**Dataset extract**
----
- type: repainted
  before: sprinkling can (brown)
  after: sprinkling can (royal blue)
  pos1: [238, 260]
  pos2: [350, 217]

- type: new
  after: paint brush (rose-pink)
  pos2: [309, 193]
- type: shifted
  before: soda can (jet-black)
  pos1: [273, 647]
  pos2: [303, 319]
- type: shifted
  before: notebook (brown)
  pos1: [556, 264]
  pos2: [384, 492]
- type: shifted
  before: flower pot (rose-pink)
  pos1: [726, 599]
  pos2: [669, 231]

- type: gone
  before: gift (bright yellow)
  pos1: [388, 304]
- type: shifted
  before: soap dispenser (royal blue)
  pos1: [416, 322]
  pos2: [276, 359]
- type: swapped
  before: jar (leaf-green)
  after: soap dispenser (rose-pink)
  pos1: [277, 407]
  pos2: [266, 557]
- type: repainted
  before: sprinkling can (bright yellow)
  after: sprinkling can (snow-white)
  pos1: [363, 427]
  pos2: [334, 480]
----
**Problem to solve**
Put down all the data once more, exactly as it appears above.

**Output of the task**
- type: repainted
  before: sprinkling can (brown)
  after: sprinkling can (royal blue)
  pos1: [238, 260]
  pos2: [350, 217]

- type: new
  after: paint brush (rose-pink)
  pos2: [309, 193]
- type: shifted
  before: soda can (jet-black)
  pos1: [273, 647]
  pos2: [303, 319]
- type: shifted
  before: notebook (brown)
  pos1: [556, 264]
  pos2: [384, 492]
- type: shifted
  before: flower pot (rose-pink)
  pos1: [726, 599]
  pos2: [669, 231]

- type: gone
  before: gift (bright yellow)
  pos1: [388, 304]
- type: shifted
  before: soap dispenser (royal blue)
  pos1: [416, 322]
  pos2: [276, 359]
- type: swapped
  before: jar (leaf-green)
  after: soap dispenser (rose-pink)
  pos1: [277, 407]
  pos2: [266, 557]
- type: repainted
  before: sprinkling can (bright yellow)
  after: sprinkling can (snow-white)
  pos1: [363, 427]
  pos2: [334, 480]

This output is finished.